• **The problem**
Word for word, please restate the line containing "(406, 570) = (566, 125): red" and all the lines that follow it to the end of the data.

+++ Supplied entries

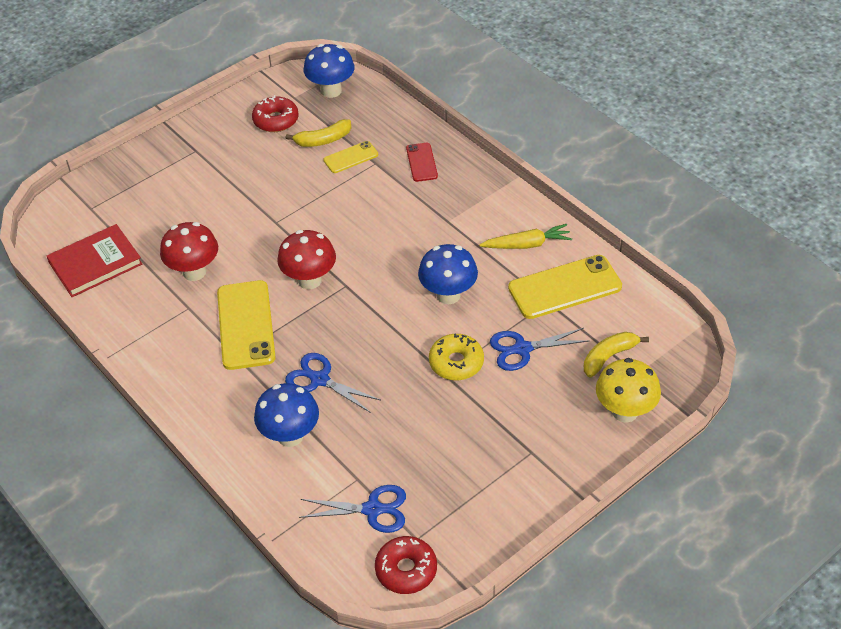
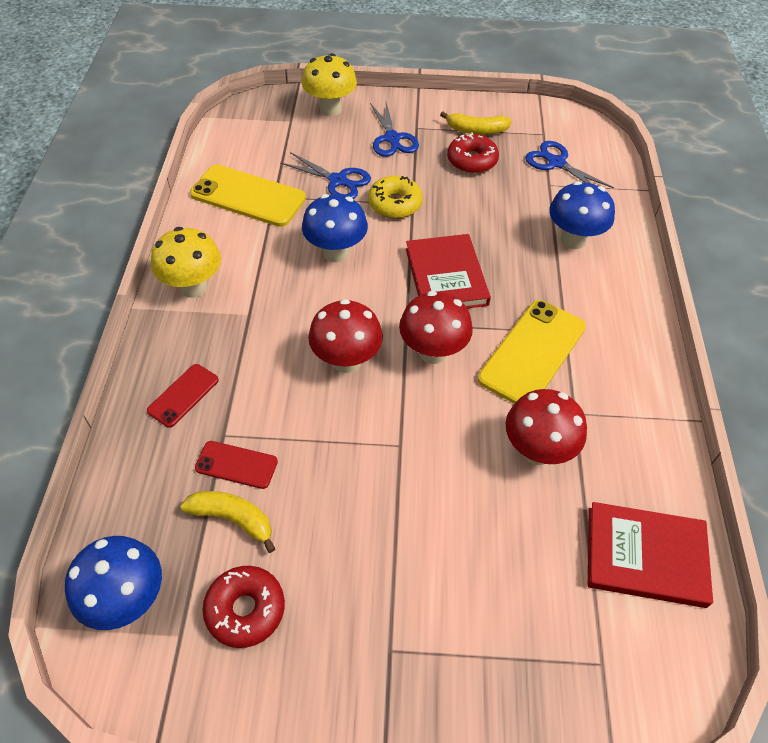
camera: 140 degrees left, 5 degrees up
(320, 380) = (511, 262): blue scissors -> blue scissors (392, 138)
(351, 157) = (236, 465): yellow phone -> red phone
(354, 334) = (446, 276): none -> red book
(356, 239) = (346, 361): none -> red mushroom
(406, 570) = (566, 125): red donut -> red donut (472, 161)
(503, 210) = (193, 287): none -> yellow mushroom
(527, 244) = (222, 245): yellow carrot -> none
(609, 357) = (292, 139): yellow banana -> yellow banana (476, 130)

++++++

• **Result of the exercise**
(406, 570) = (566, 125): red donut -> red donut (472, 161)
(503, 210) = (193, 287): none -> yellow mushroom
(527, 244) = (222, 245): yellow carrot -> none
(609, 357) = (292, 139): yellow banana -> yellow banana (476, 130)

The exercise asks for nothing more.